== Provided entries
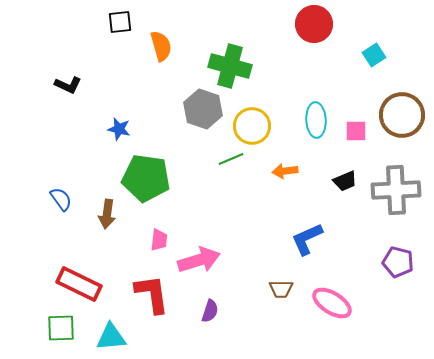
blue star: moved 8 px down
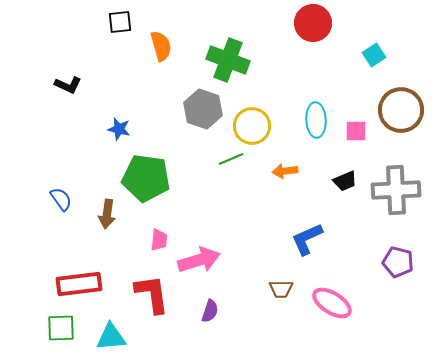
red circle: moved 1 px left, 1 px up
green cross: moved 2 px left, 6 px up; rotated 6 degrees clockwise
brown circle: moved 1 px left, 5 px up
red rectangle: rotated 33 degrees counterclockwise
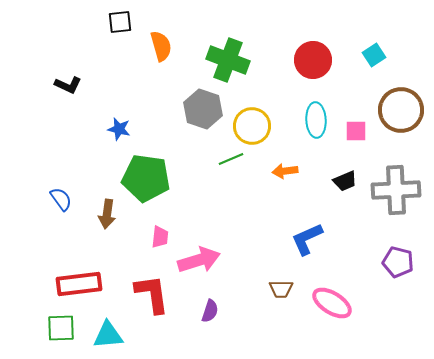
red circle: moved 37 px down
pink trapezoid: moved 1 px right, 3 px up
cyan triangle: moved 3 px left, 2 px up
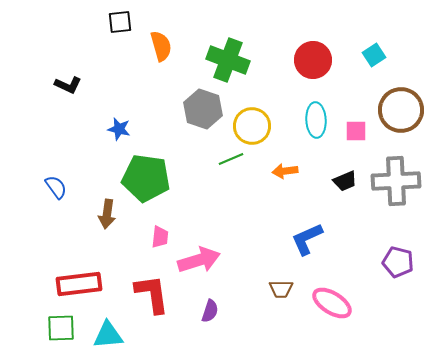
gray cross: moved 9 px up
blue semicircle: moved 5 px left, 12 px up
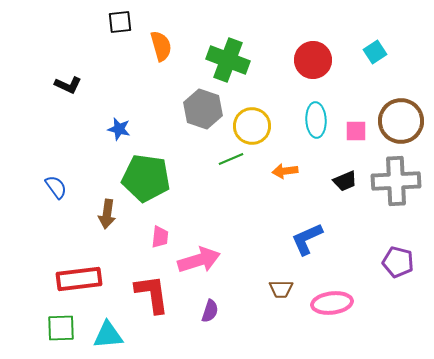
cyan square: moved 1 px right, 3 px up
brown circle: moved 11 px down
red rectangle: moved 5 px up
pink ellipse: rotated 39 degrees counterclockwise
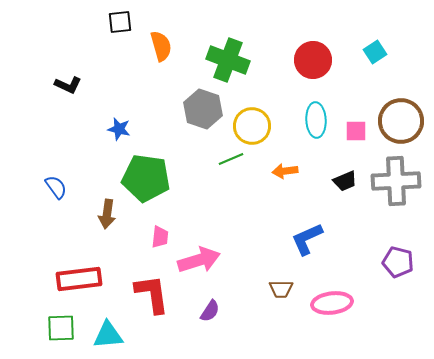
purple semicircle: rotated 15 degrees clockwise
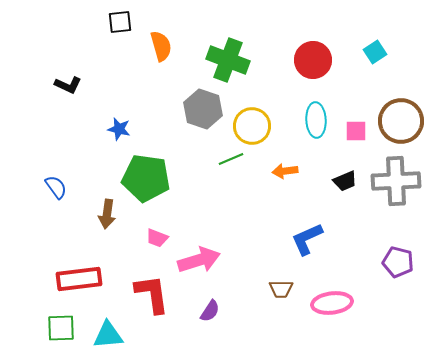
pink trapezoid: moved 3 px left, 1 px down; rotated 105 degrees clockwise
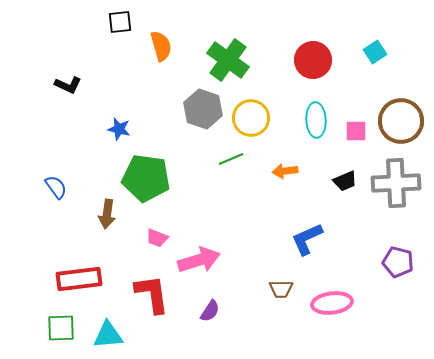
green cross: rotated 15 degrees clockwise
yellow circle: moved 1 px left, 8 px up
gray cross: moved 2 px down
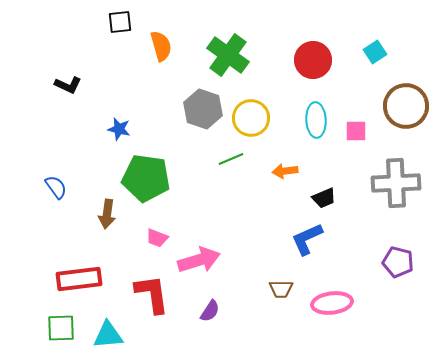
green cross: moved 5 px up
brown circle: moved 5 px right, 15 px up
black trapezoid: moved 21 px left, 17 px down
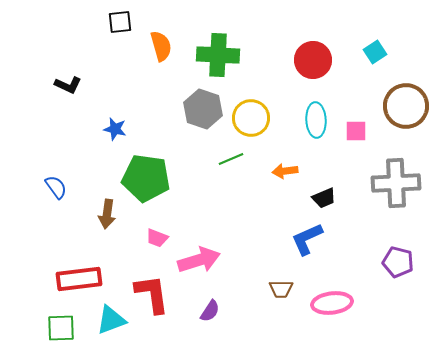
green cross: moved 10 px left; rotated 33 degrees counterclockwise
blue star: moved 4 px left
cyan triangle: moved 3 px right, 15 px up; rotated 16 degrees counterclockwise
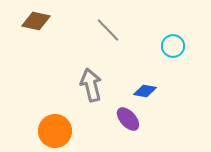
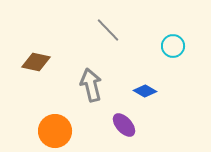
brown diamond: moved 41 px down
blue diamond: rotated 20 degrees clockwise
purple ellipse: moved 4 px left, 6 px down
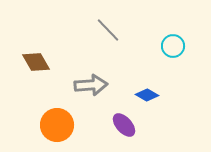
brown diamond: rotated 48 degrees clockwise
gray arrow: rotated 100 degrees clockwise
blue diamond: moved 2 px right, 4 px down
orange circle: moved 2 px right, 6 px up
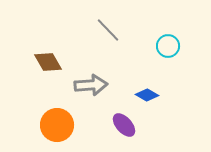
cyan circle: moved 5 px left
brown diamond: moved 12 px right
====
Job: Please rewrite the lines above as a numbered list, leaving out blank lines and the pictures.

Complete output:
1. blue star: moved 8 px down
2. red circle: moved 1 px left, 1 px up
3. green cross: moved 2 px left, 6 px up; rotated 6 degrees clockwise
4. brown circle: moved 1 px left, 5 px up
5. red rectangle: rotated 33 degrees counterclockwise
6. red circle: moved 37 px down
7. pink trapezoid: moved 1 px right, 3 px up
8. cyan triangle: moved 3 px left, 2 px up
9. gray cross: moved 9 px up
10. blue semicircle: moved 5 px left, 12 px up
11. cyan square: moved 1 px right, 3 px up
12. brown circle: moved 11 px down
13. red rectangle: moved 5 px up
14. pink ellipse: rotated 39 degrees counterclockwise
15. purple semicircle: rotated 15 degrees clockwise
16. pink trapezoid: moved 3 px left, 1 px down; rotated 105 degrees clockwise
17. green cross: rotated 15 degrees clockwise
18. yellow circle: moved 1 px left, 8 px up
19. gray cross: moved 2 px down
20. green cross: moved 5 px up
21. brown circle: moved 5 px right, 15 px up
22. black trapezoid: moved 21 px left, 17 px down
23. green cross: moved 10 px left; rotated 33 degrees counterclockwise
24. blue star: moved 4 px left
25. cyan triangle: moved 3 px right, 15 px up; rotated 16 degrees counterclockwise
26. brown diamond: moved 41 px down
27. blue diamond: rotated 20 degrees clockwise
28. purple ellipse: moved 4 px left, 6 px down
29. brown diamond: rotated 48 degrees clockwise
30. gray arrow: rotated 100 degrees clockwise
31. blue diamond: moved 2 px right, 4 px down
32. orange circle: moved 2 px right, 6 px up
33. cyan circle: moved 5 px left
34. brown diamond: moved 12 px right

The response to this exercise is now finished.